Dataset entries
[Start of section]

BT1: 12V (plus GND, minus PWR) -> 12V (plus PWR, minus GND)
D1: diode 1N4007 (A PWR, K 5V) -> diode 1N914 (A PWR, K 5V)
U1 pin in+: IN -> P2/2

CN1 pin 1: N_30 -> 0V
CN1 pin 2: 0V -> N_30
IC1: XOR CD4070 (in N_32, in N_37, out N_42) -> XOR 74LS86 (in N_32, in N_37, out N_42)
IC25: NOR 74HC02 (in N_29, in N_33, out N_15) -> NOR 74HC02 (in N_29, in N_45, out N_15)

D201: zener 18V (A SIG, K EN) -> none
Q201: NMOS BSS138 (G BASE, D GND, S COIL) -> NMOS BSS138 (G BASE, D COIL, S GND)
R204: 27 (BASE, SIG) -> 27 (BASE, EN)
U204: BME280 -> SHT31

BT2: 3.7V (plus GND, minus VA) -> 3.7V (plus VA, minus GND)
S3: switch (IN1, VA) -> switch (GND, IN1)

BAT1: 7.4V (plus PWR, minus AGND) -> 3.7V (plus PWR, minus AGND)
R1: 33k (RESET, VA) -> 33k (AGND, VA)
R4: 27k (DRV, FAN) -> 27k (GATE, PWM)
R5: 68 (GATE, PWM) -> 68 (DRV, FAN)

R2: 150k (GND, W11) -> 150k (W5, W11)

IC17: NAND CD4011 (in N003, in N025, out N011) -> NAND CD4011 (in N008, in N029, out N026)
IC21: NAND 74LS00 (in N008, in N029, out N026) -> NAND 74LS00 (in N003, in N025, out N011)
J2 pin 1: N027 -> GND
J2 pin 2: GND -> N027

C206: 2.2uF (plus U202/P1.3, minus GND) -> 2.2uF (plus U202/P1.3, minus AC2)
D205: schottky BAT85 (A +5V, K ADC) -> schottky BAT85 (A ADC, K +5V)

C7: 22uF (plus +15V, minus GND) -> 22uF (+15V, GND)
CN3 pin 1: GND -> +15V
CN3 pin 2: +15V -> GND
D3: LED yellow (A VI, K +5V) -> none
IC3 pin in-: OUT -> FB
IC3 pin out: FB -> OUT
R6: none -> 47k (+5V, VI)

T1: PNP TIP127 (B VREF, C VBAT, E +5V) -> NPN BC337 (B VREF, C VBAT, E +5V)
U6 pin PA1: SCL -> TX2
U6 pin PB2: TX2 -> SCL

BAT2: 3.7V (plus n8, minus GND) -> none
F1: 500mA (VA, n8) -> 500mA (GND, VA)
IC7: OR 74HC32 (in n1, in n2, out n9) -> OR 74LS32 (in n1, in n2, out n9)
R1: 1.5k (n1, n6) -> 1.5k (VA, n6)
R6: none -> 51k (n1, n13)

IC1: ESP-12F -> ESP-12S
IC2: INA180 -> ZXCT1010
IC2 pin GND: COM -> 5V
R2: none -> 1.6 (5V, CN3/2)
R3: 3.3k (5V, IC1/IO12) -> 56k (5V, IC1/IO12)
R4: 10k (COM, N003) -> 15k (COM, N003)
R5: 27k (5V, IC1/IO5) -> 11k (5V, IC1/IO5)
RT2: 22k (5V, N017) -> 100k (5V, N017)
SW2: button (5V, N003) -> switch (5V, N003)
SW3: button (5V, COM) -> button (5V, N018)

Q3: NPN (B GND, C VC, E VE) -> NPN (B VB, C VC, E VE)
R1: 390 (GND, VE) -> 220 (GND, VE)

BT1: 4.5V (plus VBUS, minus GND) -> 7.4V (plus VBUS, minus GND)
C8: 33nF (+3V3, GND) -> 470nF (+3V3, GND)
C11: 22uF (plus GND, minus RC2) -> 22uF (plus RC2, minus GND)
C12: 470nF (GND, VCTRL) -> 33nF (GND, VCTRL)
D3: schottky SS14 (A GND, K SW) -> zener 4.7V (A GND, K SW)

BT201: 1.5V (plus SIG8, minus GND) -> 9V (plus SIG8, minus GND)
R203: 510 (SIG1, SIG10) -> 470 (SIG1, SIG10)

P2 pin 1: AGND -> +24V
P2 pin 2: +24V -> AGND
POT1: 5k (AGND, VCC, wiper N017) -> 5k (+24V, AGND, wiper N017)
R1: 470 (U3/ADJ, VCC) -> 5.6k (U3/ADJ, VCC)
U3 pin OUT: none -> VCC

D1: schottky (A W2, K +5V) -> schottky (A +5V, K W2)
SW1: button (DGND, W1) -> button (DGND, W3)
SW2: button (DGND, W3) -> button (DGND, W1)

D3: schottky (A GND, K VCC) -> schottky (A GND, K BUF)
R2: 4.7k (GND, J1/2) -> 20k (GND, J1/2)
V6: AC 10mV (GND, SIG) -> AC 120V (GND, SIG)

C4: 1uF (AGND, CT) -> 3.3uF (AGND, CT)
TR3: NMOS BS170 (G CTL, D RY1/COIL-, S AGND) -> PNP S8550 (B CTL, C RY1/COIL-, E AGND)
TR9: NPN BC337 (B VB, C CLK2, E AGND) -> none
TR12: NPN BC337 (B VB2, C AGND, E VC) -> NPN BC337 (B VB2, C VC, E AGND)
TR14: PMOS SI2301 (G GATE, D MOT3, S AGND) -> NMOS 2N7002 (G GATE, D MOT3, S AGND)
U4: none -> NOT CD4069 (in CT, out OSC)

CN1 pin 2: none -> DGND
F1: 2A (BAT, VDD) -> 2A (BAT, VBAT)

[End of section]

§ INSTRUCTIONS FOR THE TASK:
Your answer consists solely of the lines from the top of the records above through the line that contains "R2: none -> 1.6 (5V, CN3/2)", each echoed exactly.

§ RESPONSE AREA:
BT1: 12V (plus GND, minus PWR) -> 12V (plus PWR, minus GND)
D1: diode 1N4007 (A PWR, K 5V) -> diode 1N914 (A PWR, K 5V)
U1 pin in+: IN -> P2/2

CN1 pin 1: N_30 -> 0V
CN1 pin 2: 0V -> N_30
IC1: XOR CD4070 (in N_32, in N_37, out N_42) -> XOR 74LS86 (in N_32, in N_37, out N_42)
IC25: NOR 74HC02 (in N_29, in N_33, out N_15) -> NOR 74HC02 (in N_29, in N_45, out N_15)

D201: zener 18V (A SIG, K EN) -> none
Q201: NMOS BSS138 (G BASE, D GND, S COIL) -> NMOS BSS138 (G BASE, D COIL, S GND)
R204: 27 (BASE, SIG) -> 27 (BASE, EN)
U204: BME280 -> SHT31

BT2: 3.7V (plus GND, minus VA) -> 3.7V (plus VA, minus GND)
S3: switch (IN1, VA) -> switch (GND, IN1)

BAT1: 7.4V (plus PWR, minus AGND) -> 3.7V (plus PWR, minus AGND)
R1: 33k (RESET, VA) -> 33k (AGND, VA)
R4: 27k (DRV, FAN) -> 27k (GATE, PWM)
R5: 68 (GATE, PWM) -> 68 (DRV, FAN)

R2: 150k (GND, W11) -> 150k (W5, W11)

IC17: NAND CD4011 (in N003, in N025, out N011) -> NAND CD4011 (in N008, in N029, out N026)
IC21: NAND 74LS00 (in N008, in N029, out N026) -> NAND 74LS00 (in N003, in N025, out N011)
J2 pin 1: N027 -> GND
J2 pin 2: GND -> N027

C206: 2.2uF (plus U202/P1.3, minus GND) -> 2.2uF (plus U202/P1.3, minus AC2)
D205: schottky BAT85 (A +5V, K ADC) -> schottky BAT85 (A ADC, K +5V)

C7: 22uF (plus +15V, minus GND) -> 22uF (+15V, GND)
CN3 pin 1: GND -> +15V
CN3 pin 2: +15V -> GND
D3: LED yellow (A VI, K +5V) -> none
IC3 pin in-: OUT -> FB
IC3 pin out: FB -> OUT
R6: none -> 47k (+5V, VI)

T1: PNP TIP127 (B VREF, C VBAT, E +5V) -> NPN BC337 (B VREF, C VBAT, E +5V)
U6 pin PA1: SCL -> TX2
U6 pin PB2: TX2 -> SCL

BAT2: 3.7V (plus n8, minus GND) -> none
F1: 500mA (VA, n8) -> 500mA (GND, VA)
IC7: OR 74HC32 (in n1, in n2, out n9) -> OR 74LS32 (in n1, in n2, out n9)
R1: 1.5k (n1, n6) -> 1.5k (VA, n6)
R6: none -> 51k (n1, n13)

IC1: ESP-12F -> ESP-12S
IC2: INA180 -> ZXCT1010
IC2 pin GND: COM -> 5V
R2: none -> 1.6 (5V, CN3/2)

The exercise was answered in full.